[Image change detection data]
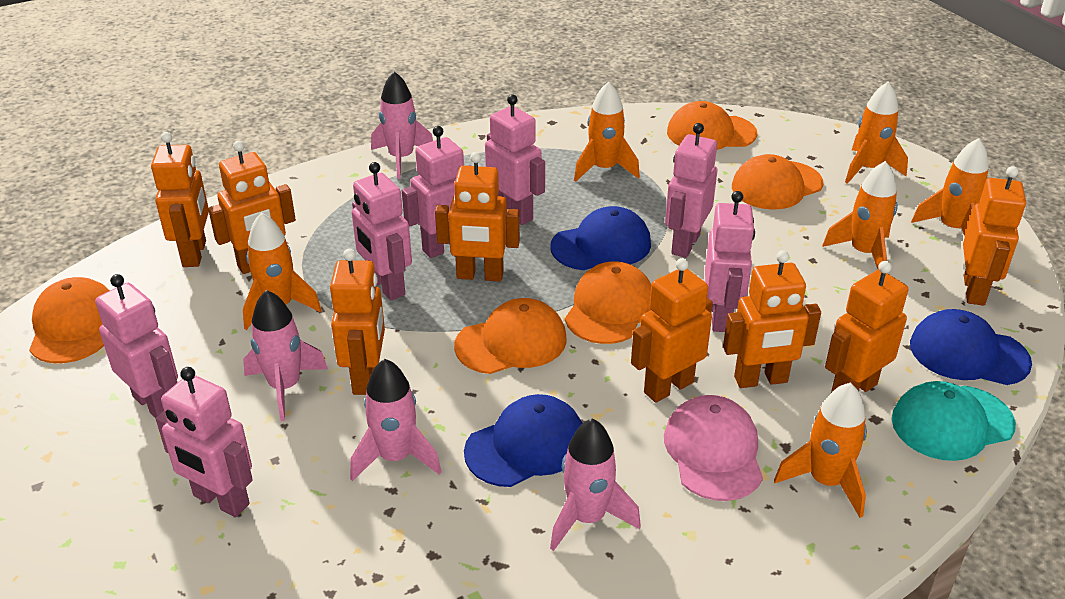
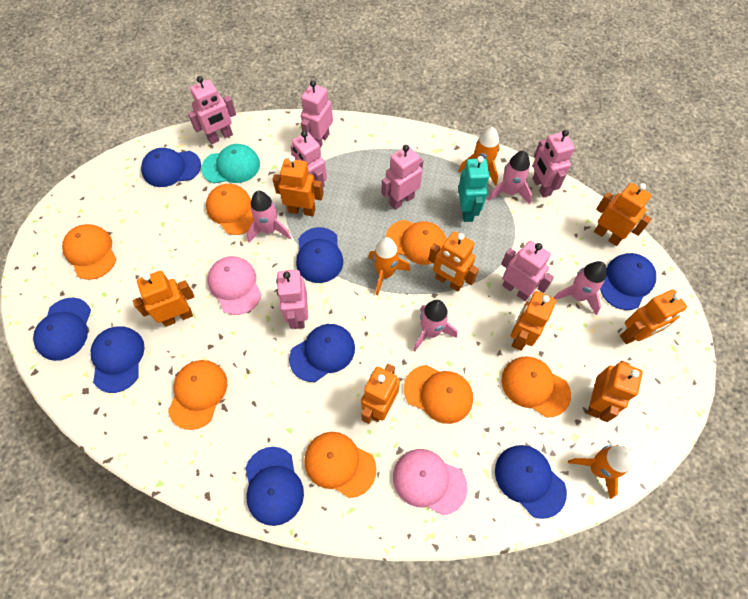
blue cap: 3 -> 8
orange cap: 5 -> 7
orange rocket: 6 -> 3
pink cap: 1 -> 2
turquoise robot: 0 -> 1

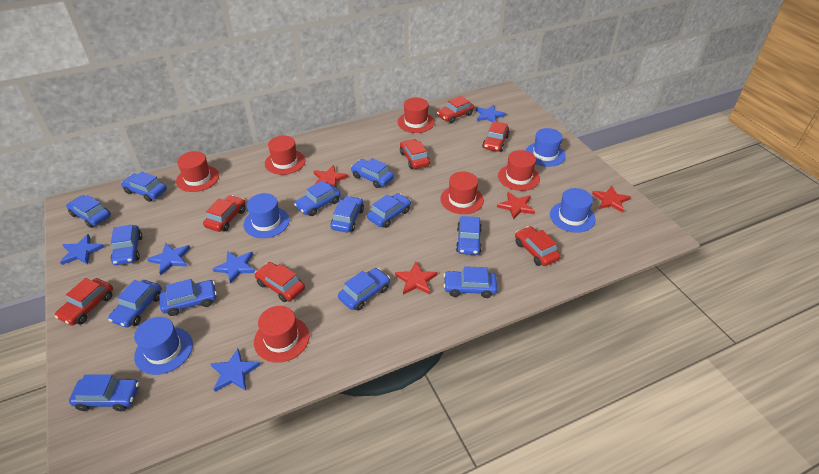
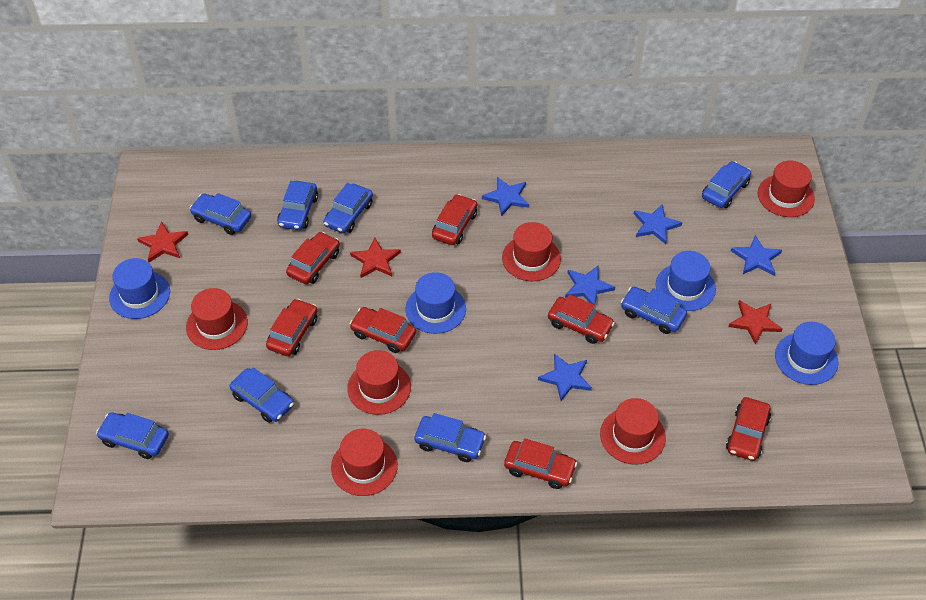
blue car: 13 -> 8
red star: 4 -> 3

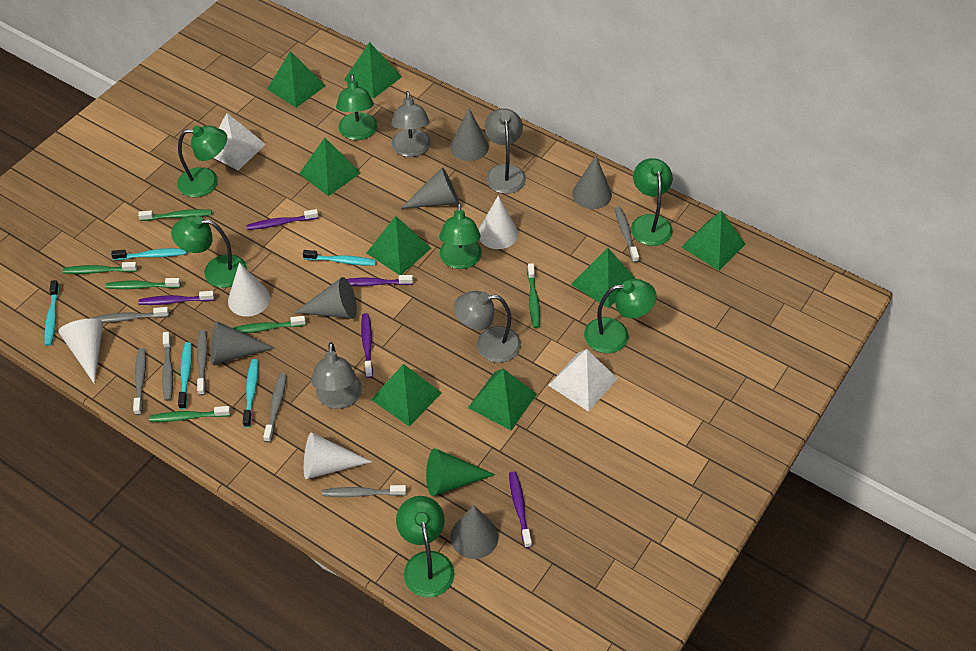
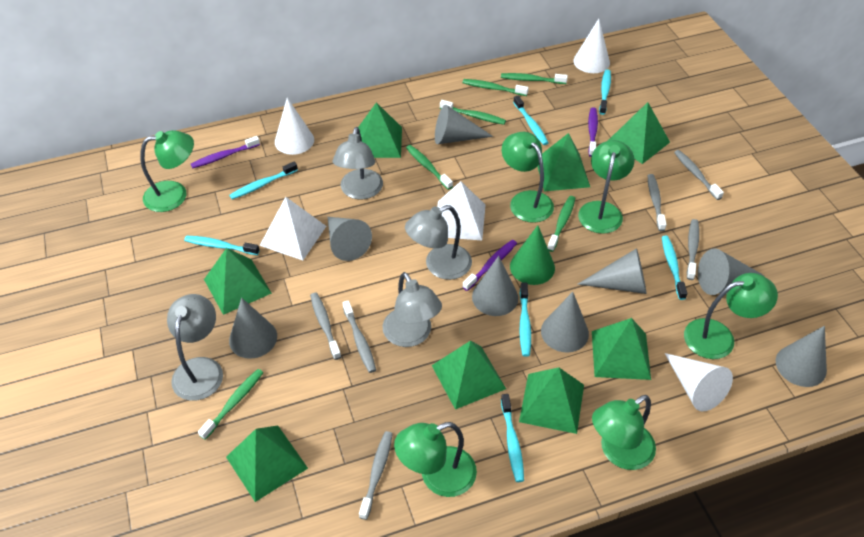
green lamp: 7 -> 6
grey cone: 6 -> 8
grey toothbrush: 7 -> 6
purple toothbrush: 5 -> 3
turquoise toothbrush: 5 -> 7
white cone: 4 -> 3

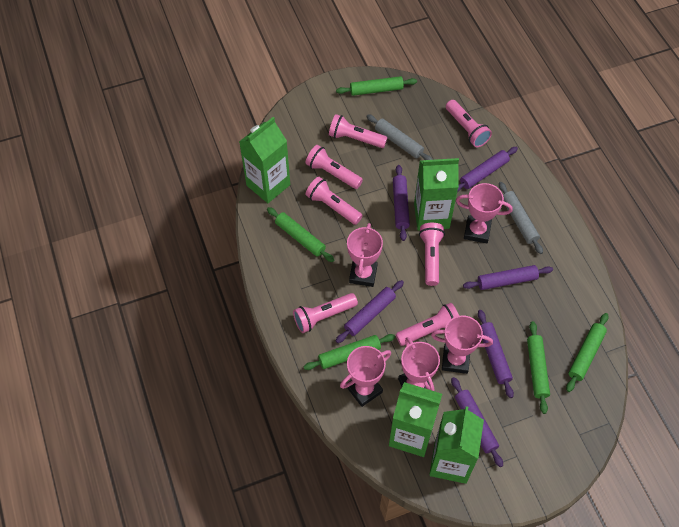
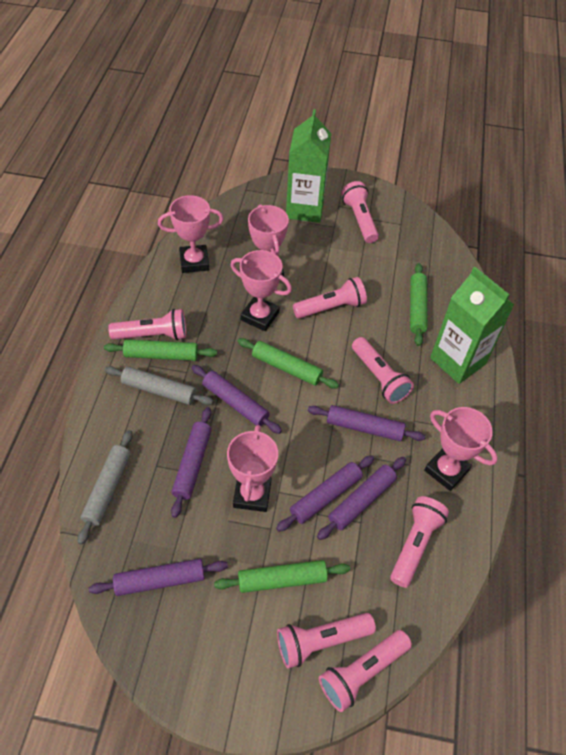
green carton: 4 -> 2
green rolling pin: 5 -> 4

INSTRUCTIONS FOR THE TASK:
Skip the pictures and output all entries exactly.

SOLUTION TO THIS TASK:
blue cap: 3 -> 8
orange cap: 5 -> 7
orange rocket: 6 -> 3
pink cap: 1 -> 2
turquoise robot: 0 -> 1

blue car: 13 -> 8
red star: 4 -> 3

green lamp: 7 -> 6
grey cone: 6 -> 8
grey toothbrush: 7 -> 6
purple toothbrush: 5 -> 3
turquoise toothbrush: 5 -> 7
white cone: 4 -> 3

green carton: 4 -> 2
green rolling pin: 5 -> 4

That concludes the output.